START Data for review

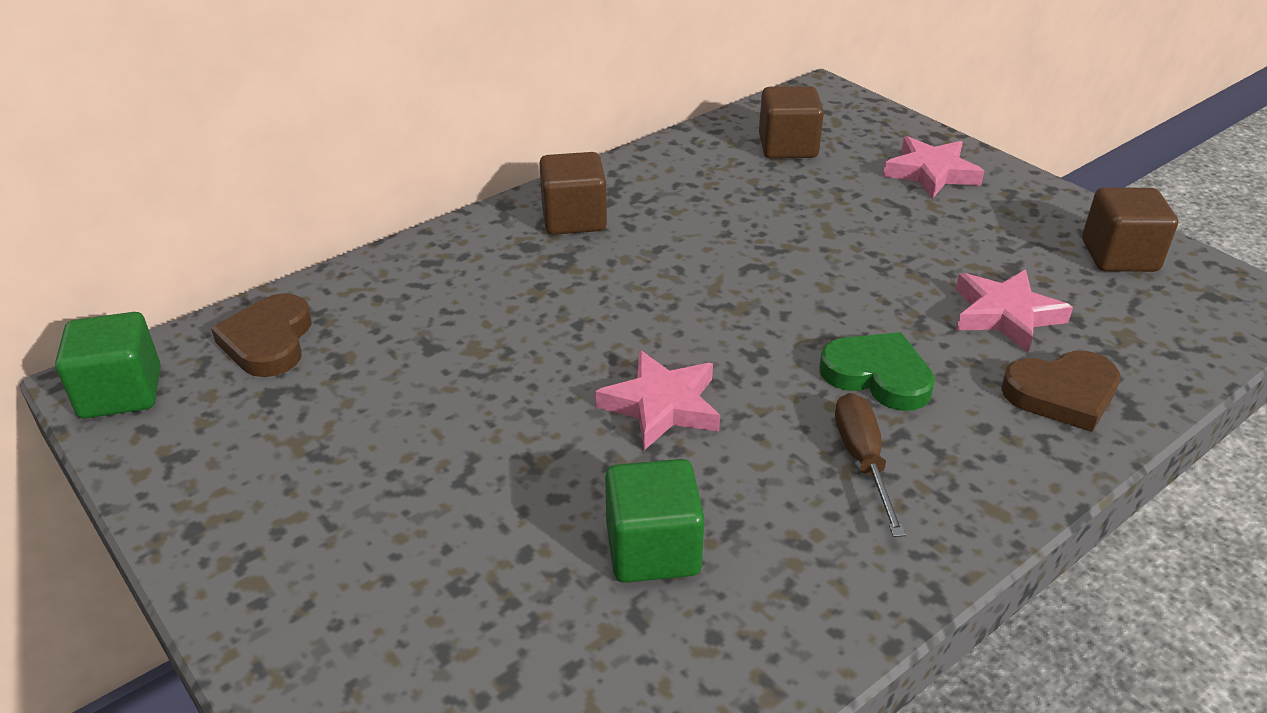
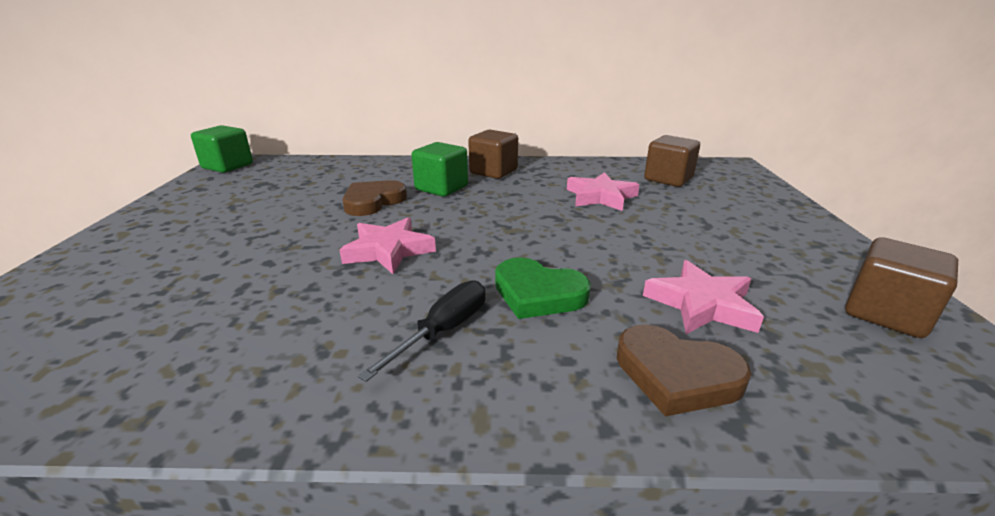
camera: 40 degrees right, 10 degrees down
(268, 341) = (298, 169): brown heart -> brown heart (373, 201)
(653, 549) = (253, 306): green cube -> green cube (441, 188)
(862, 460) = (443, 331): brown screwdriver -> black screwdriver
(878, 376) = (538, 293): green heart -> green heart turned 135 degrees clockwise
(931, 173) = (759, 216): pink star -> pink star (600, 196)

END Data for review

== What you will do ==
All of the material above is to be copied exactly, with no pictures.

== Response area ==
camera: 40 degrees right, 10 degrees down
(268, 341) = (298, 169): brown heart -> brown heart (373, 201)
(653, 549) = (253, 306): green cube -> green cube (441, 188)
(862, 460) = (443, 331): brown screwdriver -> black screwdriver
(878, 376) = (538, 293): green heart -> green heart turned 135 degrees clockwise
(931, 173) = (759, 216): pink star -> pink star (600, 196)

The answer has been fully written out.